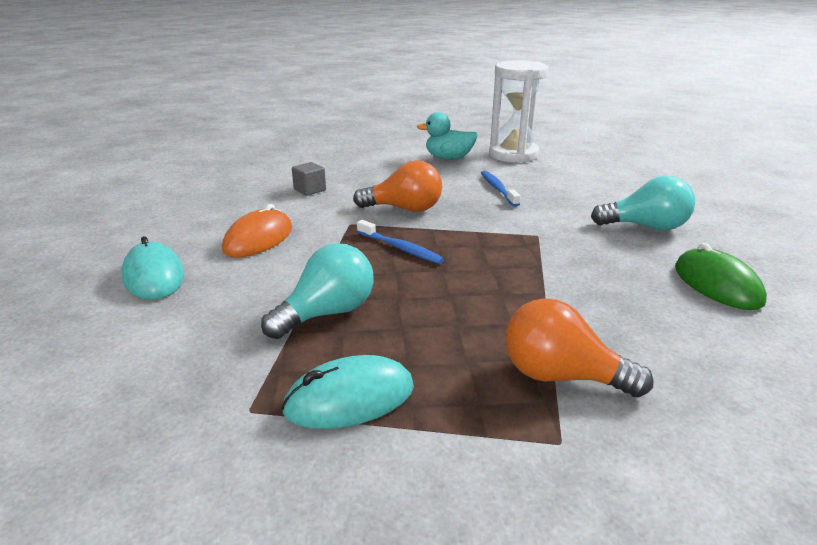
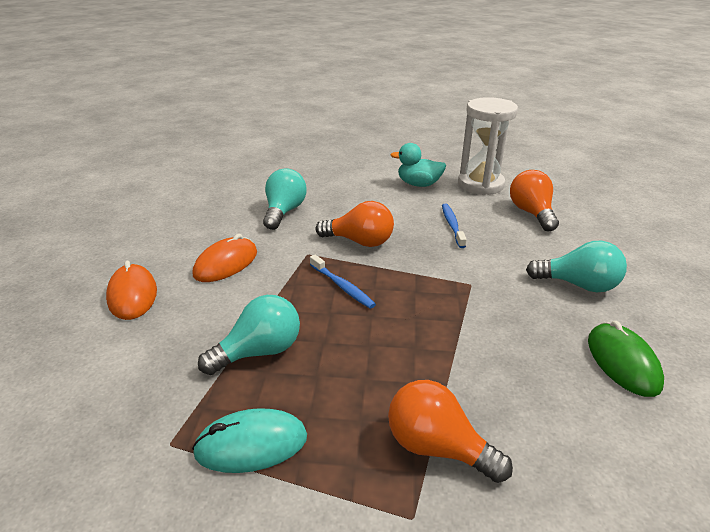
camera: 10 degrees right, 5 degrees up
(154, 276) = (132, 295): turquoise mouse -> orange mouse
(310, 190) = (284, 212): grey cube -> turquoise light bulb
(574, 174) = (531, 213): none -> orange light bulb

...

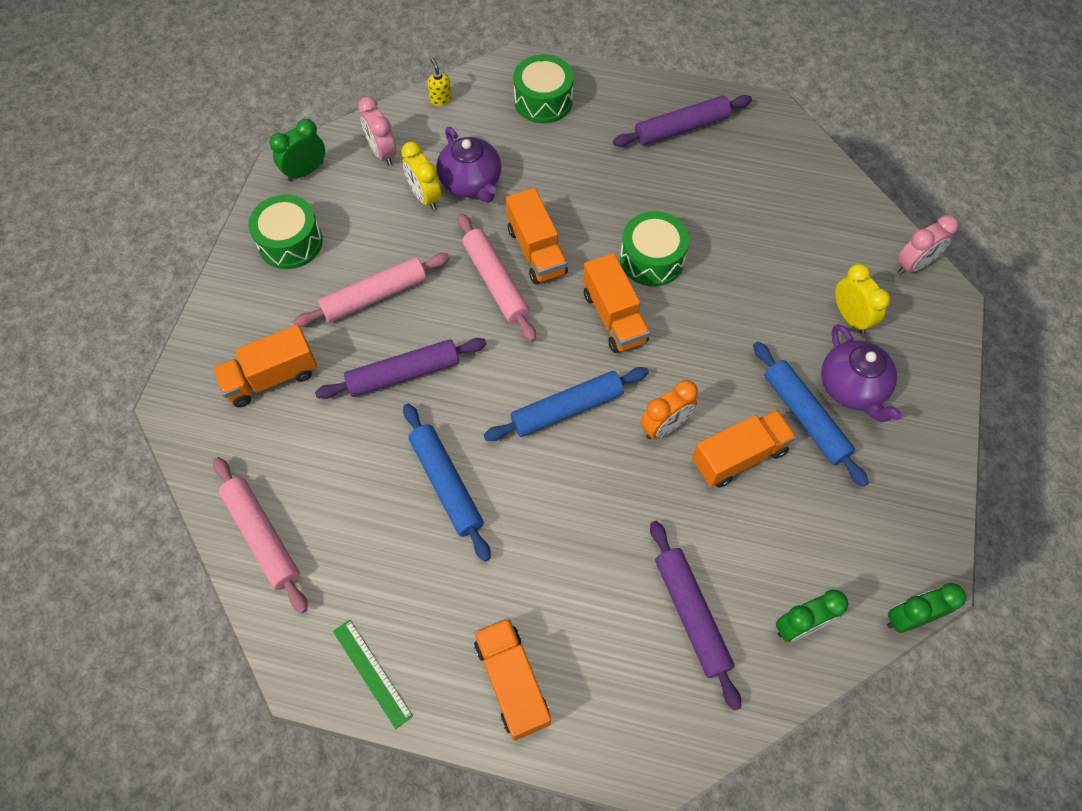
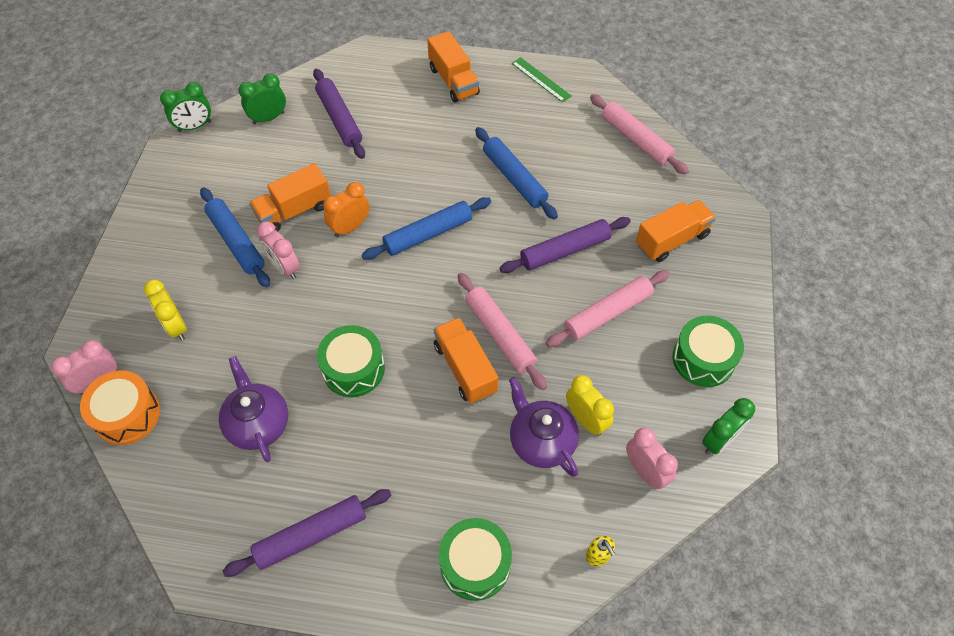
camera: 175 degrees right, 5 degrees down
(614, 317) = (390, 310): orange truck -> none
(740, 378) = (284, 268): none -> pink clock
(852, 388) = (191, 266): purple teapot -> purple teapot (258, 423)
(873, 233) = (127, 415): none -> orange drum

#### TASK TO CARRY OUT
After locating the line holding "camera: 10 degrees right, 5 degrees up" above, output exactly that line and every line after it through the line holding "(574, 174) = (531, 213): none". Include nothing else.

#### EXERCISE RESPONSE
camera: 10 degrees right, 5 degrees up
(154, 276) = (132, 295): turquoise mouse -> orange mouse
(310, 190) = (284, 212): grey cube -> turquoise light bulb
(574, 174) = (531, 213): none -> orange light bulb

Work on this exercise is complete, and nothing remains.